● **Exercise requirements**:
Using the records below, transcribe word for word the stretch from the line that contains "(469, 488) = (436, 255): red boat -> none" through the line that contains "(725, 503) = (654, 221): red", both end lines included, and nothing else.

● **Exercise input**:
■ ■ ■ ■ ■
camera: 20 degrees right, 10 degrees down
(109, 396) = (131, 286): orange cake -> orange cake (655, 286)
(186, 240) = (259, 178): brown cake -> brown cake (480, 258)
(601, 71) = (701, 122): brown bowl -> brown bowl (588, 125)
■ ■ ■ ■ ■
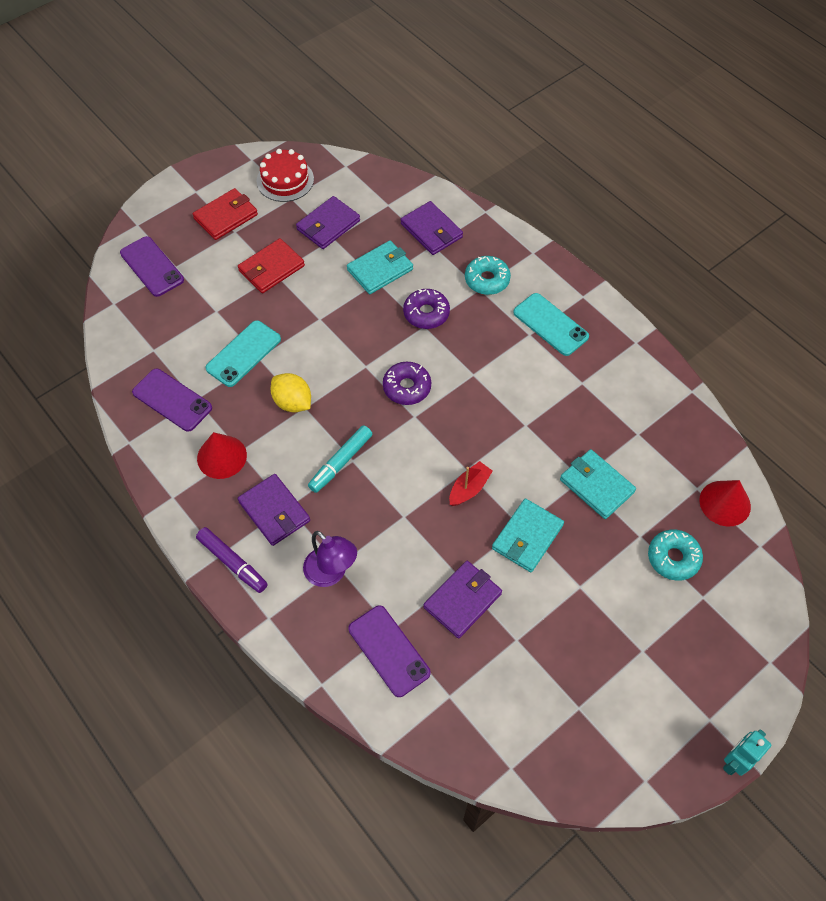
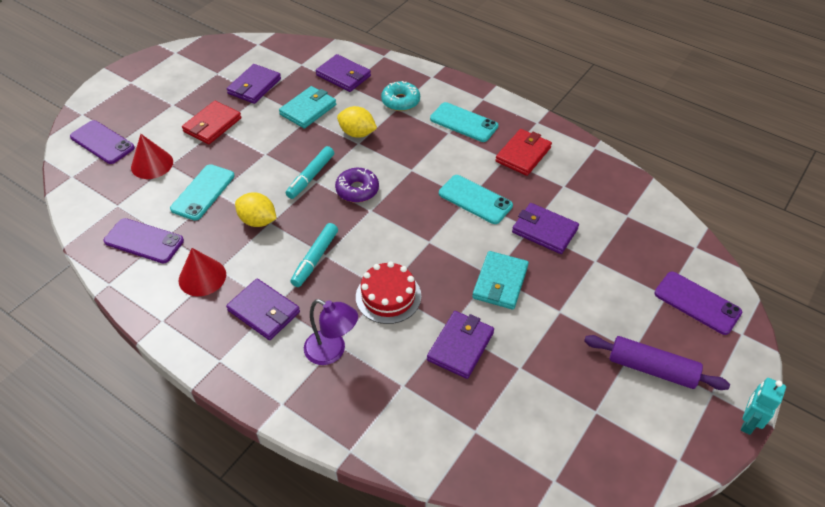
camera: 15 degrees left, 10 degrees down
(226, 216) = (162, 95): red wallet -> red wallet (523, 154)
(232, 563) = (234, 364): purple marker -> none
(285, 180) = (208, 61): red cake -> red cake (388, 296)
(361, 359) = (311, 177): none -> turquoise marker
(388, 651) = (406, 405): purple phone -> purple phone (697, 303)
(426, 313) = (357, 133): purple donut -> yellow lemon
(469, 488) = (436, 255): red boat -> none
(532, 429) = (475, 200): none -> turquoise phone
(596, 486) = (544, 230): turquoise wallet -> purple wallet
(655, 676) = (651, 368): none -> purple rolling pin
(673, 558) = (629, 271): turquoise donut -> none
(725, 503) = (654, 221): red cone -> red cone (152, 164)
■ ■ ■ ■ ■
● **Response to the exercise**:
(469, 488) = (436, 255): red boat -> none
(532, 429) = (475, 200): none -> turquoise phone
(596, 486) = (544, 230): turquoise wallet -> purple wallet
(655, 676) = (651, 368): none -> purple rolling pin
(673, 558) = (629, 271): turquoise donut -> none
(725, 503) = (654, 221): red cone -> red cone (152, 164)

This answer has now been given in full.